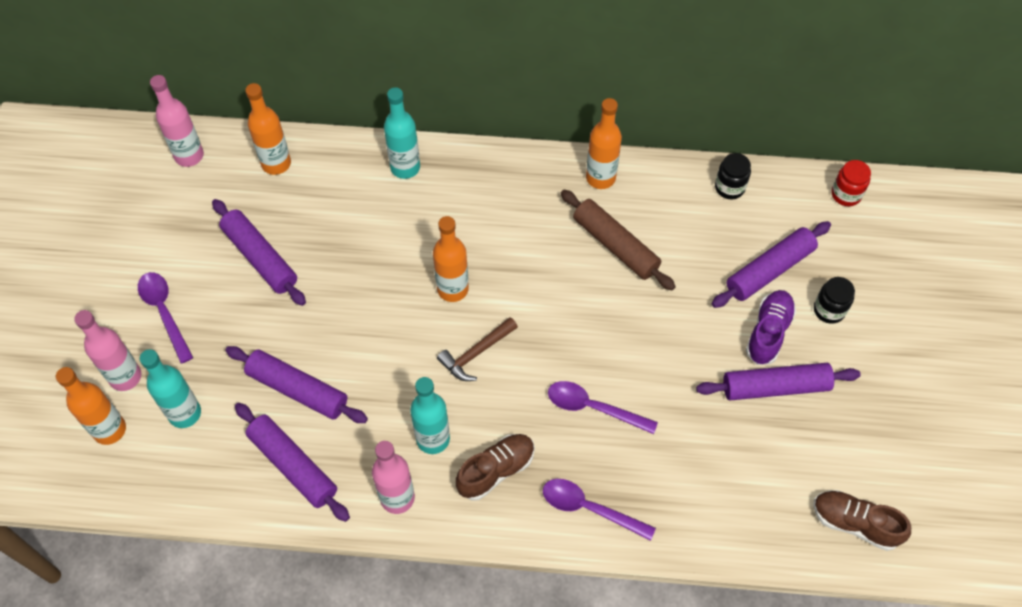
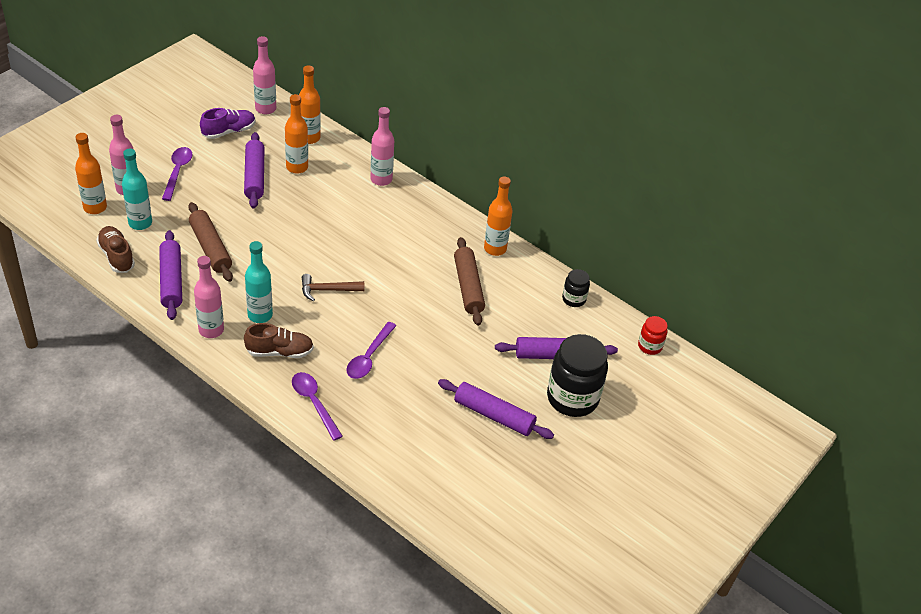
camera: 30 degrees right, 15 degrees down
(297, 390) = (210, 248): purple rolling pin -> brown rolling pin
(405, 167) = (381, 179): turquoise bottle -> pink bottle
(452, 289) = (347, 252): orange bottle -> orange bottle (297, 167)
(593, 408) = (369, 357): purple spoon -> purple spoon turned 120 degrees counterclockwise
(768, 332) = (519, 386): purple shoe -> purple shoe (229, 131)
(829, 310) = (572, 398): black jar -> black jar, size x2.03
(855, 523) = (470, 514): brown shoe -> brown shoe (116, 256)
########################################
TASK OBJECTIVE
Identify each line in the records above that contains the word "brown", and copy it out in full.

RESPONSE TO THE EXERCISE
(297, 390) = (210, 248): purple rolling pin -> brown rolling pin
(855, 523) = (470, 514): brown shoe -> brown shoe (116, 256)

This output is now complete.